THE RECORDS:
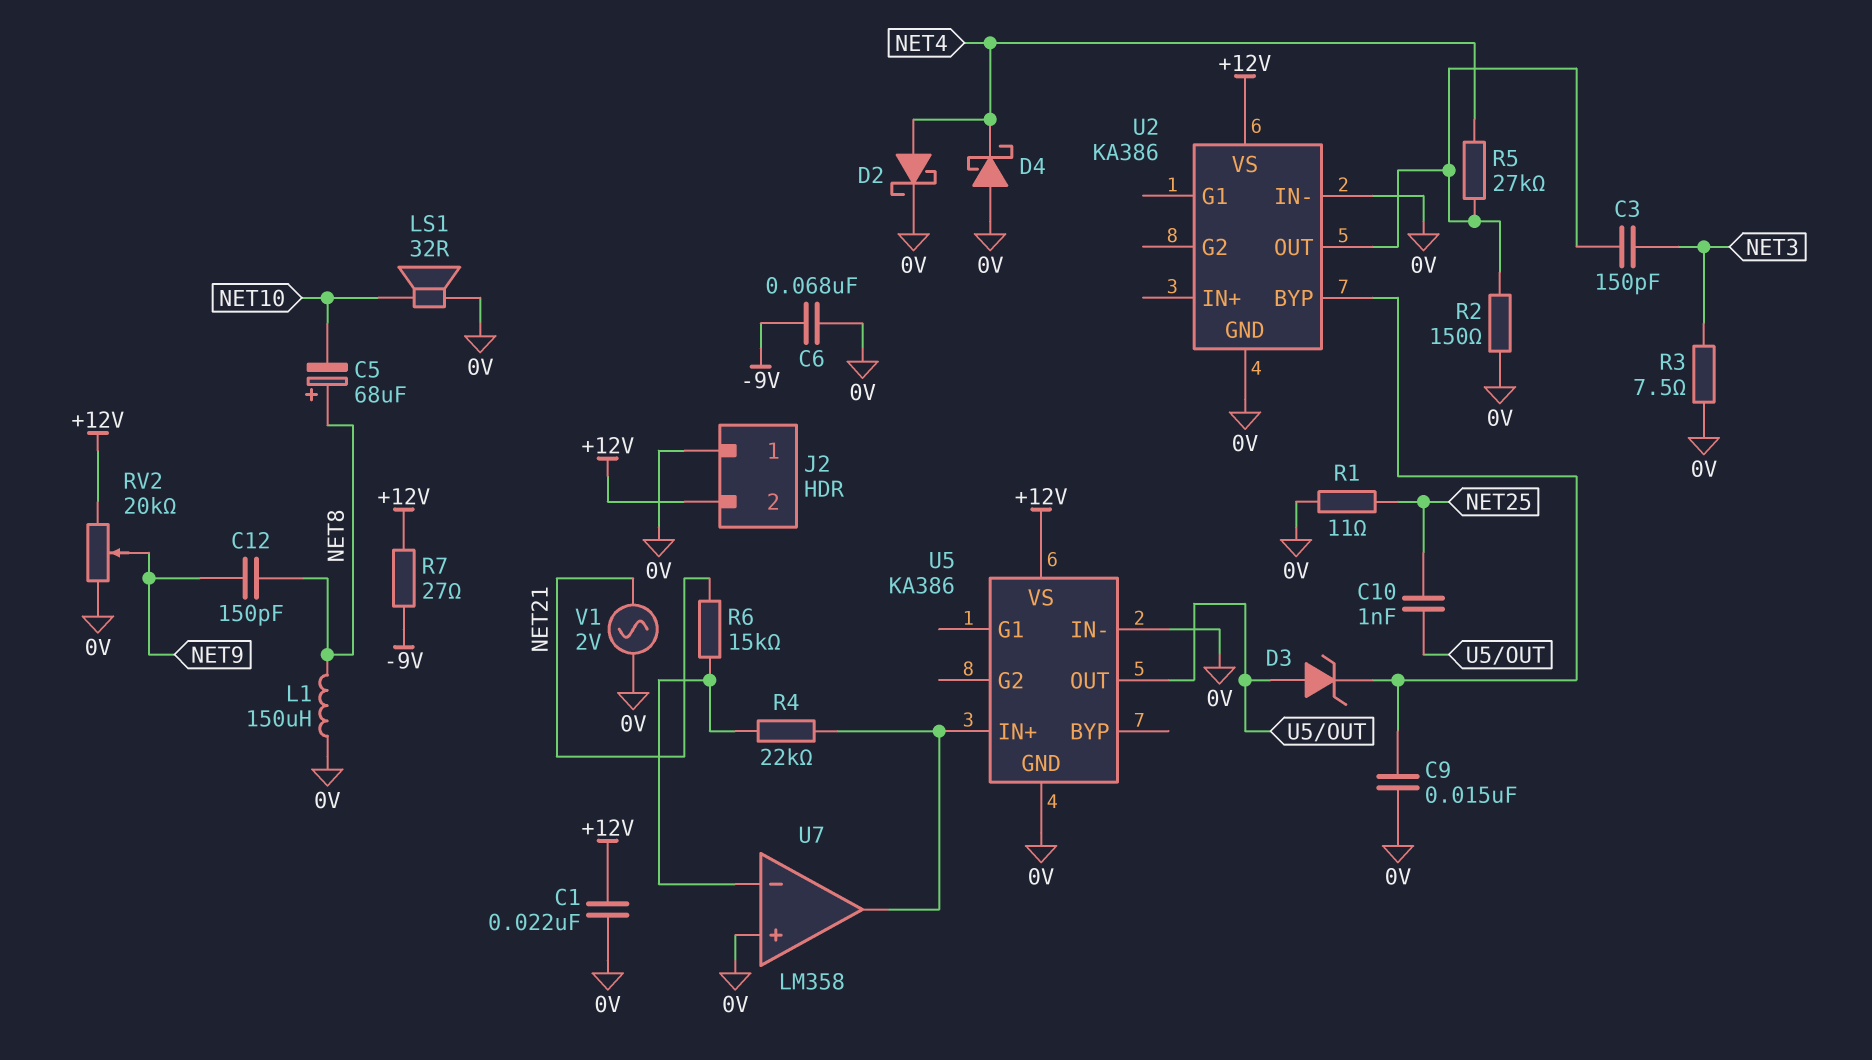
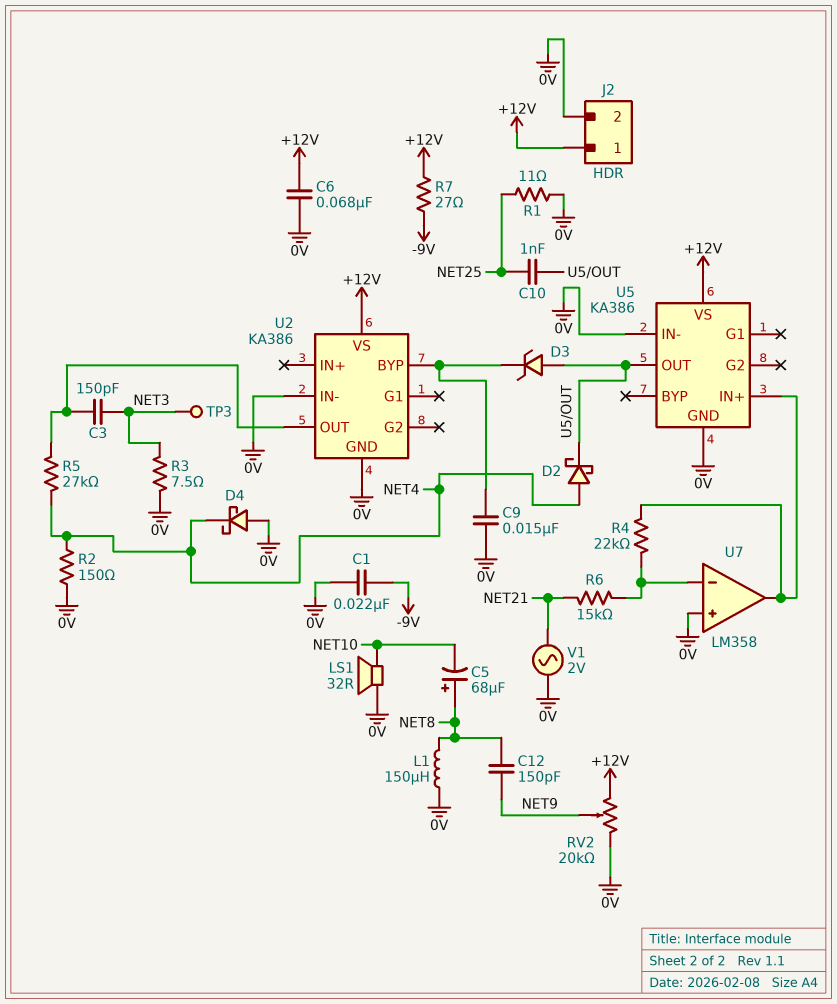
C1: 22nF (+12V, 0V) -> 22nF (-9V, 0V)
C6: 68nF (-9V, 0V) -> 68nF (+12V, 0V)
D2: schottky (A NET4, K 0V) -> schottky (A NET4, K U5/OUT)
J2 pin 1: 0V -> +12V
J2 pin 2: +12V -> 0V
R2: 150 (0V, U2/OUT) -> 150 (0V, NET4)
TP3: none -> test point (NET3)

==

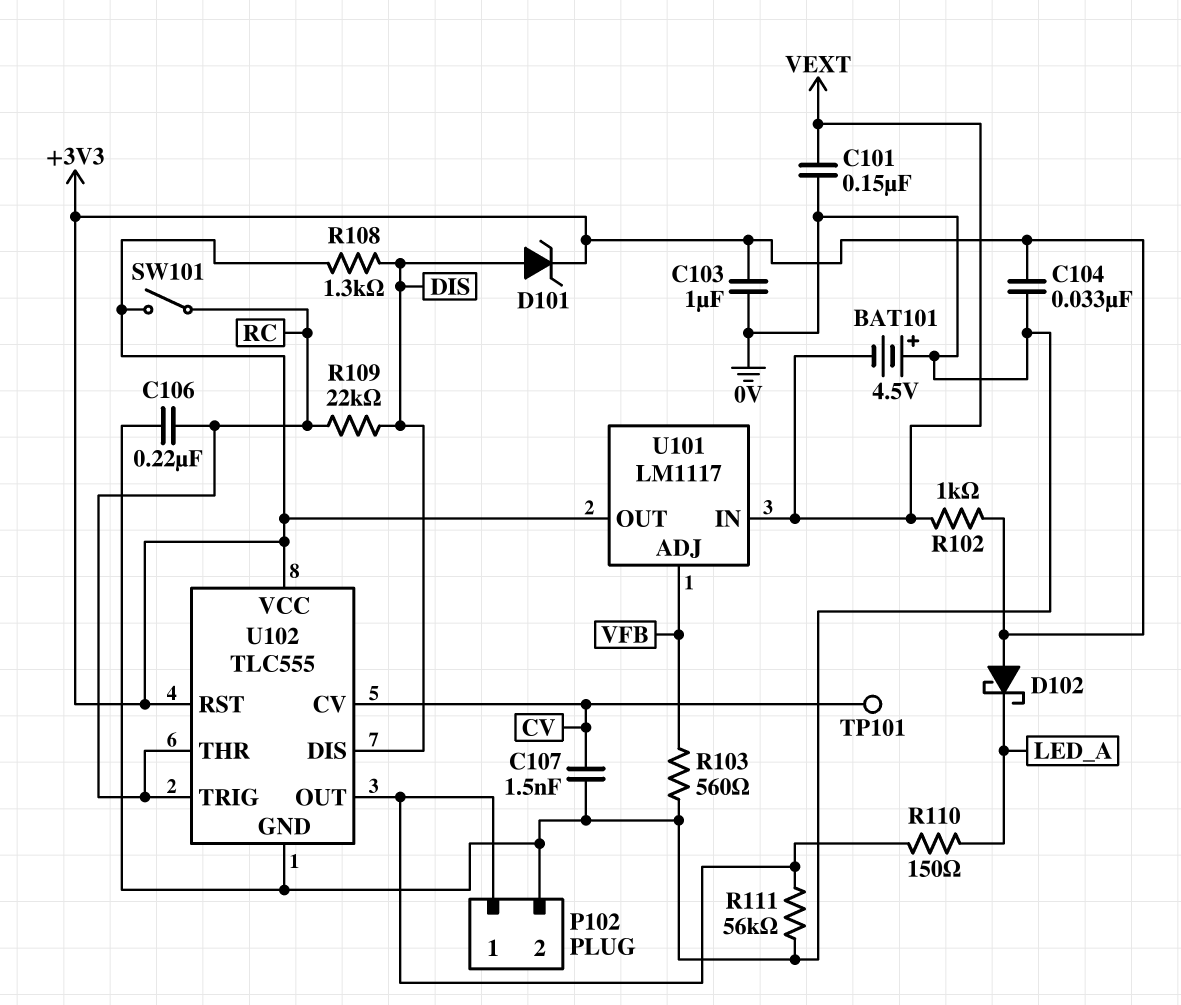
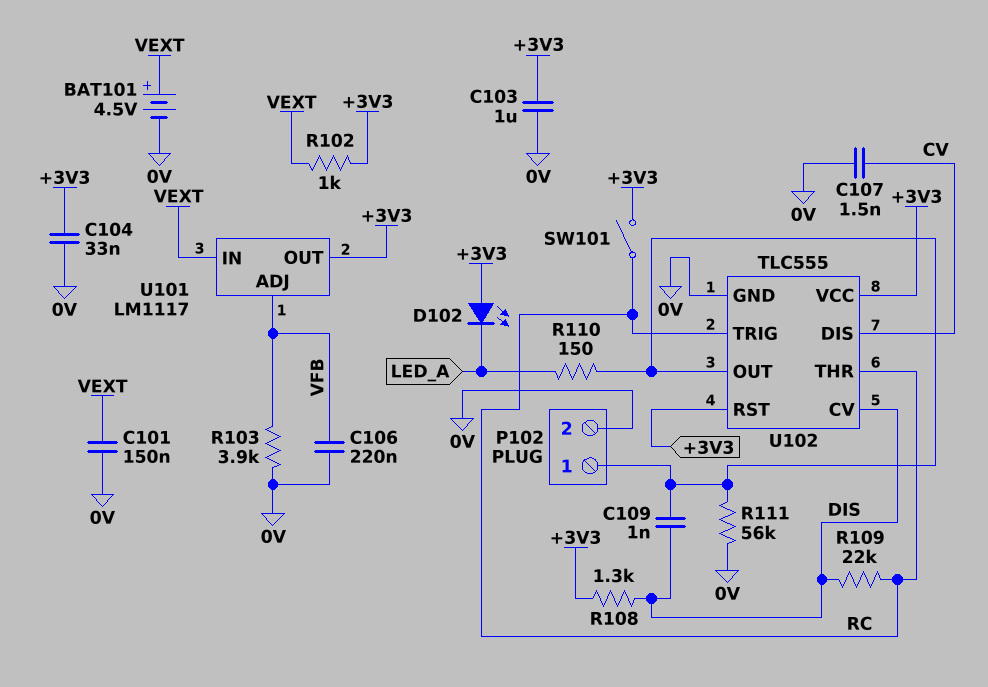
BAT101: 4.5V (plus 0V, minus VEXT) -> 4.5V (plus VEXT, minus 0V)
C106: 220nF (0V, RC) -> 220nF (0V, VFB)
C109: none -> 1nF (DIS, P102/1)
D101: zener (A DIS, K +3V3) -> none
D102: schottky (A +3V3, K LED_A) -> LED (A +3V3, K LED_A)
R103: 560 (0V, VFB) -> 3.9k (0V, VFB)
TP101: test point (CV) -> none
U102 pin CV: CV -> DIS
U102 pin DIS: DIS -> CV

* * *

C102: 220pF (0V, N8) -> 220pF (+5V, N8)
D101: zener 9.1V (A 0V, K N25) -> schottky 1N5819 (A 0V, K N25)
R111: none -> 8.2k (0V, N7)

EXERCISE PROMPT: Reprint exactly the lines above that start at the one with "TP101: test point (CV) -> none" and end at the one with "U102 pin DIS: DIS -> CV", keeping both and adding none.

TASK RESULT:
TP101: test point (CV) -> none
U102 pin CV: CV -> DIS
U102 pin DIS: DIS -> CV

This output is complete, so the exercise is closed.